---- DATA FOR THIS TASK
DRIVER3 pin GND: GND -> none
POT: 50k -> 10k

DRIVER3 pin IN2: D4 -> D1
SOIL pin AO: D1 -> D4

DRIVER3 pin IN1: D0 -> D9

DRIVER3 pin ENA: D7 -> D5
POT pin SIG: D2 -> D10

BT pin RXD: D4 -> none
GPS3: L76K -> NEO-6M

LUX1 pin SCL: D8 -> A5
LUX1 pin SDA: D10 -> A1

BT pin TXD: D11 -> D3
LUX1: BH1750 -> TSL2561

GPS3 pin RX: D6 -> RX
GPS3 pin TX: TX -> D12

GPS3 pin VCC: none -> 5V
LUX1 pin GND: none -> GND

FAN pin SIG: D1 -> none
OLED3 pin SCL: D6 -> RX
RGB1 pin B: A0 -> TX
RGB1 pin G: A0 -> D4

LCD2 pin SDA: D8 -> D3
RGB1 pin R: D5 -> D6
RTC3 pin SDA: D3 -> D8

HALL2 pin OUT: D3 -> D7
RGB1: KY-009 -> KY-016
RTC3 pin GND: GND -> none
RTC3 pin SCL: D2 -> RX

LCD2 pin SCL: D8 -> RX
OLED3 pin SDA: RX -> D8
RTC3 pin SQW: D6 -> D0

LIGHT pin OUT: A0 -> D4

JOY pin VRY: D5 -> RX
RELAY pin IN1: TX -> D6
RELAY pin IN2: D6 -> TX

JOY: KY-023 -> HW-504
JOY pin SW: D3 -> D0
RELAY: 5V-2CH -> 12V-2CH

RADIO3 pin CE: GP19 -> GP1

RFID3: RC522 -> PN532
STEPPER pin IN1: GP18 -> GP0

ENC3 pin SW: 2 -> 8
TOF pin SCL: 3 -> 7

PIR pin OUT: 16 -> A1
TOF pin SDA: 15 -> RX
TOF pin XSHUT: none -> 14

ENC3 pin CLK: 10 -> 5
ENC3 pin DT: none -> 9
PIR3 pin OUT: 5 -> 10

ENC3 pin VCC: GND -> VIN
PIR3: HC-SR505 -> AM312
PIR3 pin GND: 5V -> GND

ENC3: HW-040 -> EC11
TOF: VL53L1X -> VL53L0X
--------
» **EXERCISE DETAILS**
Write out again, exactly as they appear above, the lines from the one containing "JOY pin VRY: D5 -> RX" to the final line, and only those.

» **FINISHED TASK**
JOY pin VRY: D5 -> RX
RELAY pin IN1: TX -> D6
RELAY pin IN2: D6 -> TX

JOY: KY-023 -> HW-504
JOY pin SW: D3 -> D0
RELAY: 5V-2CH -> 12V-2CH

RADIO3 pin CE: GP19 -> GP1

RFID3: RC522 -> PN532
STEPPER pin IN1: GP18 -> GP0

ENC3 pin SW: 2 -> 8
TOF pin SCL: 3 -> 7

PIR pin OUT: 16 -> A1
TOF pin SDA: 15 -> RX
TOF pin XSHUT: none -> 14

ENC3 pin CLK: 10 -> 5
ENC3 pin DT: none -> 9
PIR3 pin OUT: 5 -> 10

ENC3 pin VCC: GND -> VIN
PIR3: HC-SR505 -> AM312
PIR3 pin GND: 5V -> GND

ENC3: HW-040 -> EC11
TOF: VL53L1X -> VL53L0X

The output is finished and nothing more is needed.